Collect every line of the records below that contains the word "dial".

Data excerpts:

===

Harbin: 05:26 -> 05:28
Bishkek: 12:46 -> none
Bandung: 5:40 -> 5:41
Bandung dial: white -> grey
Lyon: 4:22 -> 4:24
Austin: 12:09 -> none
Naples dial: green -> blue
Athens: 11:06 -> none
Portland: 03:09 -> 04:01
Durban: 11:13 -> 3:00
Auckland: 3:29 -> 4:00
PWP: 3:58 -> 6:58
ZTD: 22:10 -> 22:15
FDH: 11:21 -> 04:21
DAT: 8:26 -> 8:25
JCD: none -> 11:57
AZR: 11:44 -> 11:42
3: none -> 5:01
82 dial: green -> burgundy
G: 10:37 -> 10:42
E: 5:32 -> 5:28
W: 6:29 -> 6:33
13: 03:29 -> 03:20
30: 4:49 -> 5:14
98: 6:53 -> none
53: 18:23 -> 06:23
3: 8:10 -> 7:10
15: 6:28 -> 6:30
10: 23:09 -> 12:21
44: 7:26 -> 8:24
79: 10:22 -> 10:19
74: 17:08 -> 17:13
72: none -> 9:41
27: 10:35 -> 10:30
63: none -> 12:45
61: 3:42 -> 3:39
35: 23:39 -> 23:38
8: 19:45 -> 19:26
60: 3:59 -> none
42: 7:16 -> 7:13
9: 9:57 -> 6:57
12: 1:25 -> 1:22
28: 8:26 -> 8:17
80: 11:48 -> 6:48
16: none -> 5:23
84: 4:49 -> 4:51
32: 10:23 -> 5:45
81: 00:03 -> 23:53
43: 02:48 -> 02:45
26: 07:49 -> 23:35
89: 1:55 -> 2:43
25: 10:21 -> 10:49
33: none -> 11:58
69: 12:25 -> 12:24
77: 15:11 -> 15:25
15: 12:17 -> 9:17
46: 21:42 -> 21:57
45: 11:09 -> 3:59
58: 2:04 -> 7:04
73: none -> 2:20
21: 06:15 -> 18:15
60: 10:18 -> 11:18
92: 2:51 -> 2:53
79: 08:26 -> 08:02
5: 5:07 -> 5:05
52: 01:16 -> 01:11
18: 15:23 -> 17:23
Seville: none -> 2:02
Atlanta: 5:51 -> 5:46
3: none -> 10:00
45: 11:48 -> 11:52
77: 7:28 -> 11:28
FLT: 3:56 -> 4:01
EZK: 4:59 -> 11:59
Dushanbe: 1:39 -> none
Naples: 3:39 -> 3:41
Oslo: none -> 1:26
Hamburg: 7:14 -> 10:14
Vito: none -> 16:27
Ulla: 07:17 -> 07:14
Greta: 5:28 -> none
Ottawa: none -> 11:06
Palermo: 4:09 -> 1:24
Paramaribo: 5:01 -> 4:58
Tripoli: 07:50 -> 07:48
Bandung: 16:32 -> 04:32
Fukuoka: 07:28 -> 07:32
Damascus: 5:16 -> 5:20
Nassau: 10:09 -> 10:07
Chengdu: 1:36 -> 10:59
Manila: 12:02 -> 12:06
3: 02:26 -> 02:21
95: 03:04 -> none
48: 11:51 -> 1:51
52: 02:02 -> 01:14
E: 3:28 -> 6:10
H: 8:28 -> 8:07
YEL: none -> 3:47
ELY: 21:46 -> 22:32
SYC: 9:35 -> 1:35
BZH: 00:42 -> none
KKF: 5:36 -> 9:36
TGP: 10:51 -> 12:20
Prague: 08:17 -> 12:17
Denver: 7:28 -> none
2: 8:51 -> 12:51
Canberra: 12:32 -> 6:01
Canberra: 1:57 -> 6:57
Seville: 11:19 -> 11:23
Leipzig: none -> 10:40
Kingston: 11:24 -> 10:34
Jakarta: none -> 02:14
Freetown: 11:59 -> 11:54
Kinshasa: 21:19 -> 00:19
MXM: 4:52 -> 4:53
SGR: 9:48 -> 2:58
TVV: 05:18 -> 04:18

===

**Reply to the task**
Bandung dial: white -> grey
Naples dial: green -> blue
82 dial: green -> burgundy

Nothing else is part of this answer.